**Problem to solve:** If a line in the listing includes the word "tile", copy it out.

**Available records:**

----------

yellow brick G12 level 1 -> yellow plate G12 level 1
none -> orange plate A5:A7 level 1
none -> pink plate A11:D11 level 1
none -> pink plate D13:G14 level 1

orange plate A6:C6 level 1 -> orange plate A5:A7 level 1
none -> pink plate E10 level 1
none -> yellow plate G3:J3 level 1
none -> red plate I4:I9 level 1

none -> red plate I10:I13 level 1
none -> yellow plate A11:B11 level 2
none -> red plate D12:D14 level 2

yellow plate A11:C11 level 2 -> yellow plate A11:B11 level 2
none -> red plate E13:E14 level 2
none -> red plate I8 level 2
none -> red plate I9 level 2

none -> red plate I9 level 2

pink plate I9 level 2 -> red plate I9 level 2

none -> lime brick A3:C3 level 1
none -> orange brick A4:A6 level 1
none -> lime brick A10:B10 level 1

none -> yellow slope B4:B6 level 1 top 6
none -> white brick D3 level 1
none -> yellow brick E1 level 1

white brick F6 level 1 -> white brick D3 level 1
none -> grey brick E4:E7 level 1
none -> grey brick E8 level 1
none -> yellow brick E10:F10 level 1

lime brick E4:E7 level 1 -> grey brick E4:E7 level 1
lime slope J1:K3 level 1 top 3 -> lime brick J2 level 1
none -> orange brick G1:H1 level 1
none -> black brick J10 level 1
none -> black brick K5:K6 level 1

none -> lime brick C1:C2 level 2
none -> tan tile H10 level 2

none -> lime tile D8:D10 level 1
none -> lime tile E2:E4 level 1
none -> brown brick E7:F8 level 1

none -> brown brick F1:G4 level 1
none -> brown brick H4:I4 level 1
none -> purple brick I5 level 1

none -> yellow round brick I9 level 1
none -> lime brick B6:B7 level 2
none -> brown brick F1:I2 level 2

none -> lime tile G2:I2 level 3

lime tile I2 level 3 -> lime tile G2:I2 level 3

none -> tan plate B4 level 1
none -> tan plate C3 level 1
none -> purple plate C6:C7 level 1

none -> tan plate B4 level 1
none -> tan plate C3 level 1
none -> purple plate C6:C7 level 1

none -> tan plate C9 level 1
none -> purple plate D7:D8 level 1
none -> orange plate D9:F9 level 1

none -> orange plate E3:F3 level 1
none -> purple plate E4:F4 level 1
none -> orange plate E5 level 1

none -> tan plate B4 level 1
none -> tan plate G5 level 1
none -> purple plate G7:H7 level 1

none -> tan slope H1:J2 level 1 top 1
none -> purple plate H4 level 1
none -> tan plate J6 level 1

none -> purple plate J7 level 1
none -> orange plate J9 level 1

----------

**Exercise output:**
none -> tan tile H10 level 2
none -> lime tile D8:D10 level 1
none -> lime tile E2:E4 level 1
none -> lime tile G2:I2 level 3
lime tile I2 level 3 -> lime tile G2:I2 level 3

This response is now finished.